__Exercise details__
Could you give the records below again exactly, without the pictures?

Information given Start Marker

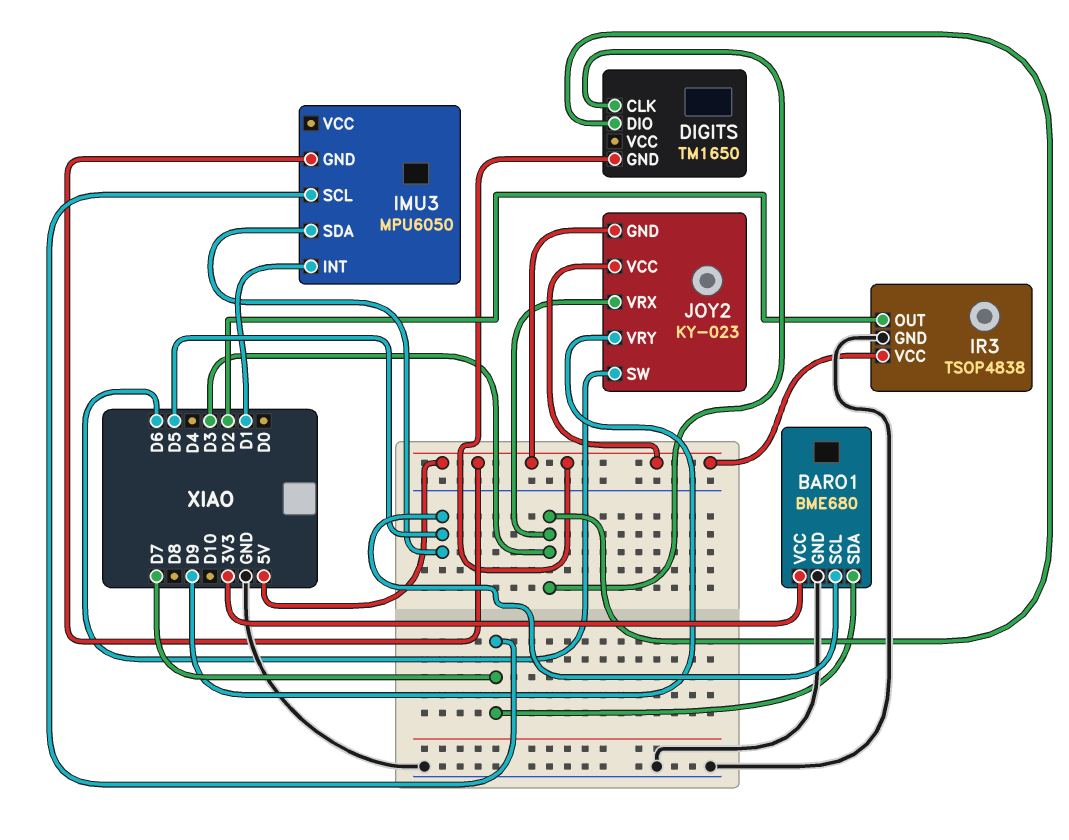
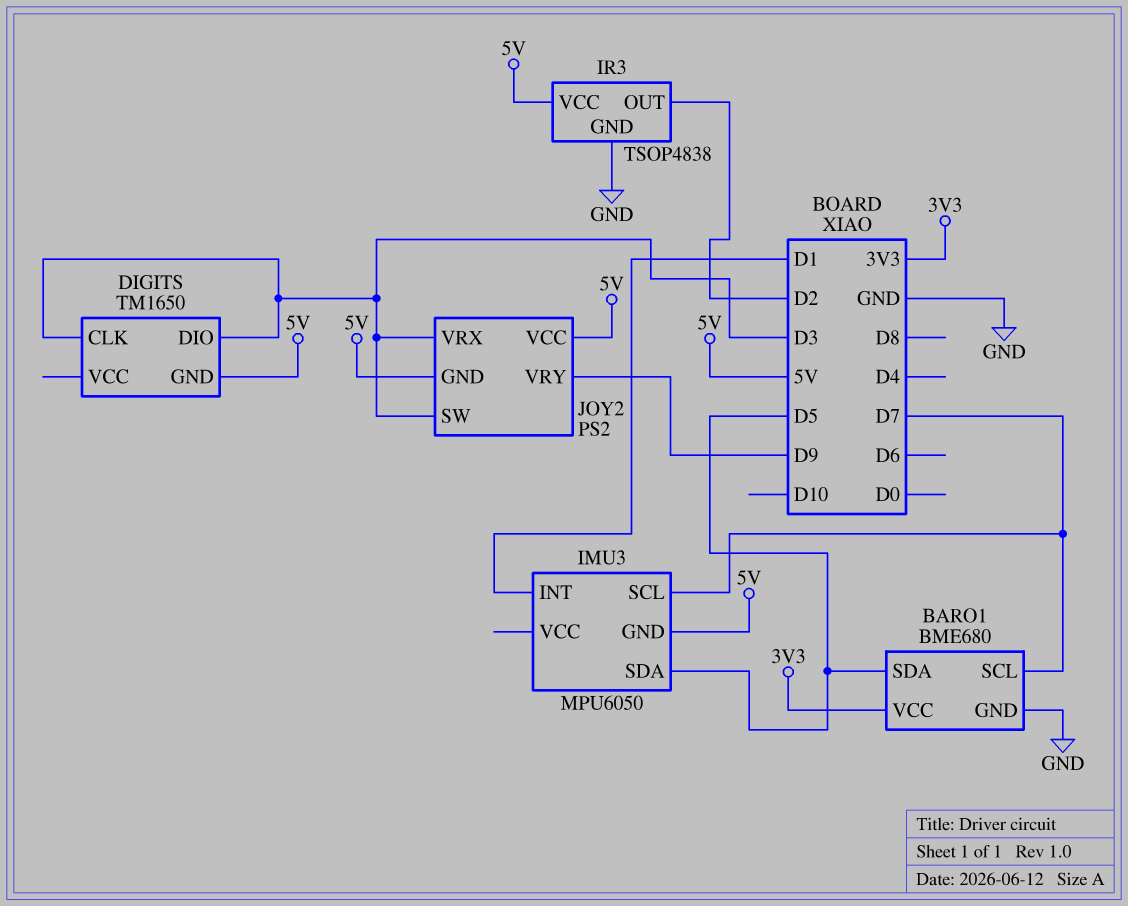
BARO1 pin SCL: D5 -> D7
BARO1 pin SDA: D7 -> D5
JOY2: KY-023 -> PS2
JOY2 pin SW: D6 -> D3

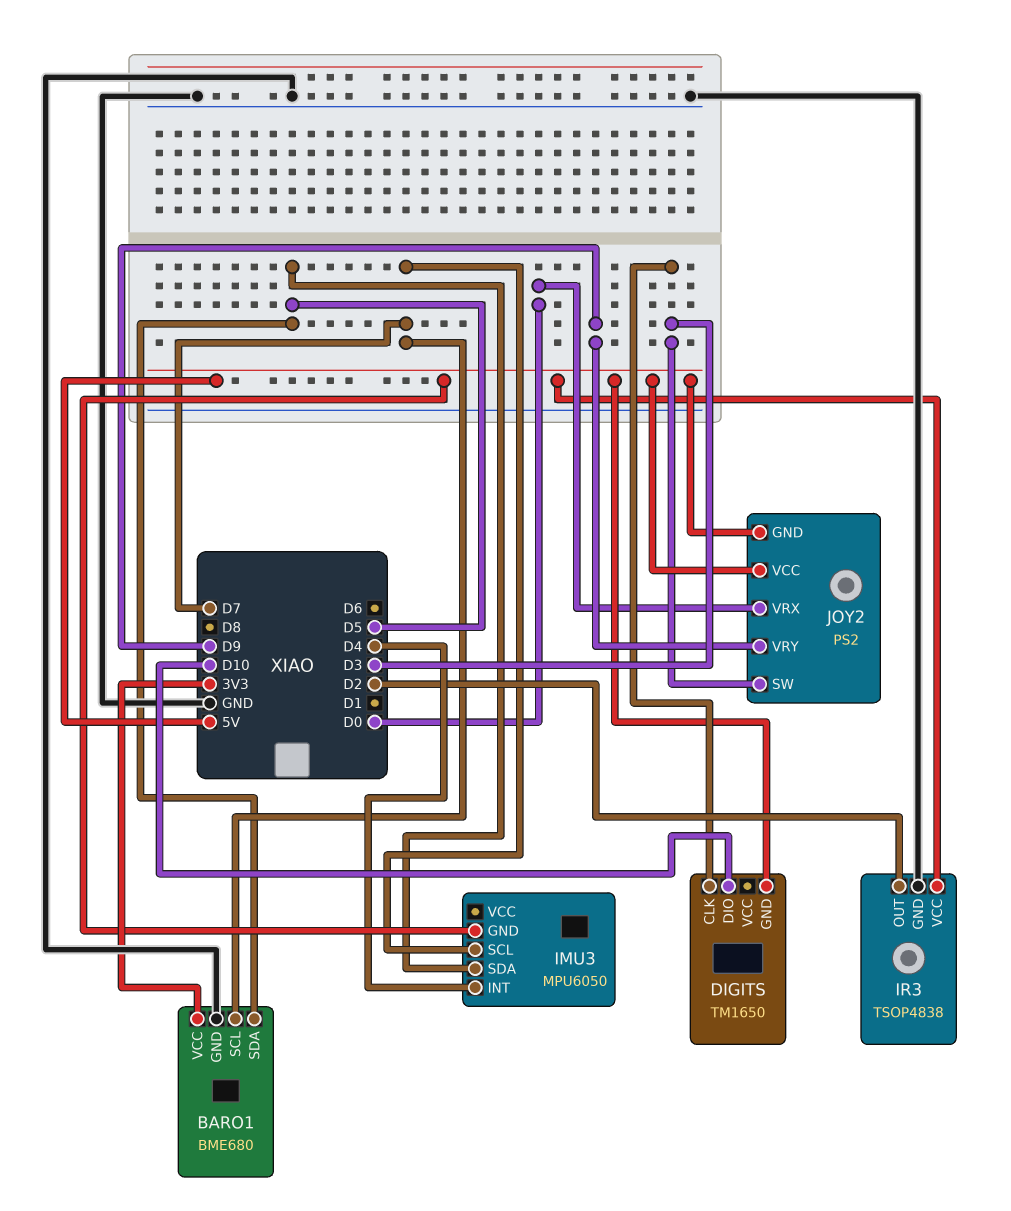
DIGITS pin DIO: D3 -> D10
IMU3 pin INT: D1 -> D4
JOY2 pin VRX: D3 -> D0

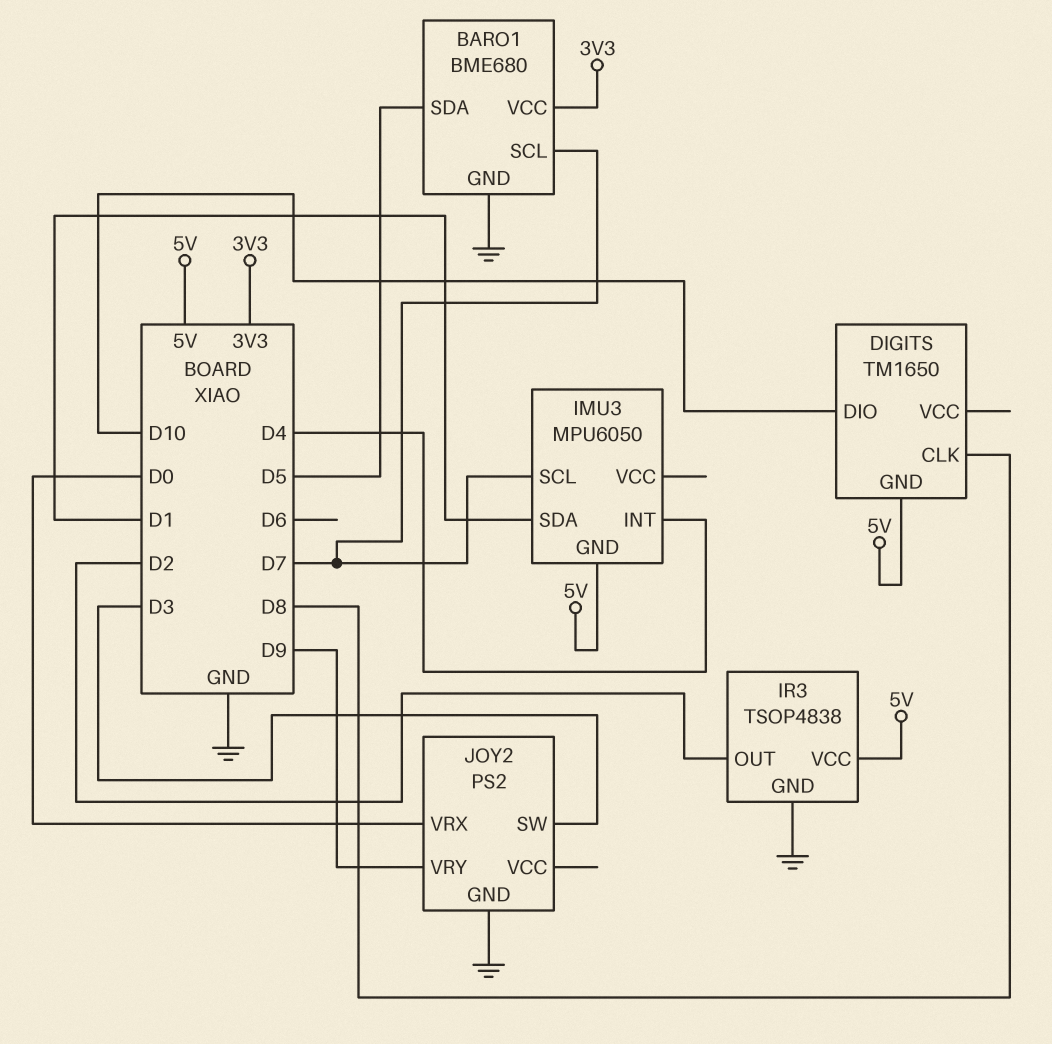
DIGITS pin CLK: D3 -> D8
IMU3 pin SDA: D5 -> D1
JOY2 pin GND: 5V -> GND
JOY2 pin VCC: 5V -> none

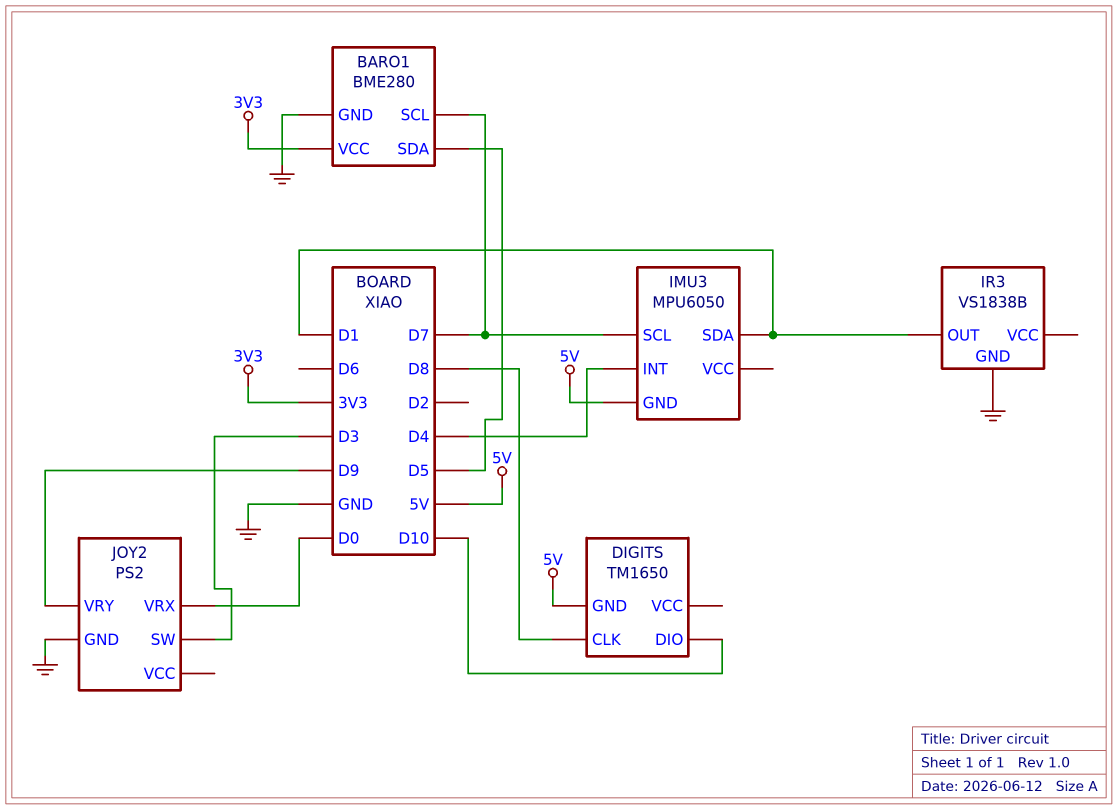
BARO1: BME680 -> BME280
IR3: TSOP4838 -> VS1838B
IR3 pin OUT: D2 -> D1
IR3 pin VCC: 5V -> none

Information given End Marker

__Response box__
BARO1 pin SCL: D5 -> D7
BARO1 pin SDA: D7 -> D5
JOY2: KY-023 -> PS2
JOY2 pin SW: D6 -> D3

DIGITS pin DIO: D3 -> D10
IMU3 pin INT: D1 -> D4
JOY2 pin VRX: D3 -> D0

DIGITS pin CLK: D3 -> D8
IMU3 pin SDA: D5 -> D1
JOY2 pin GND: 5V -> GND
JOY2 pin VCC: 5V -> none

BARO1: BME680 -> BME280
IR3: TSOP4838 -> VS1838B
IR3 pin OUT: D2 -> D1
IR3 pin VCC: 5V -> none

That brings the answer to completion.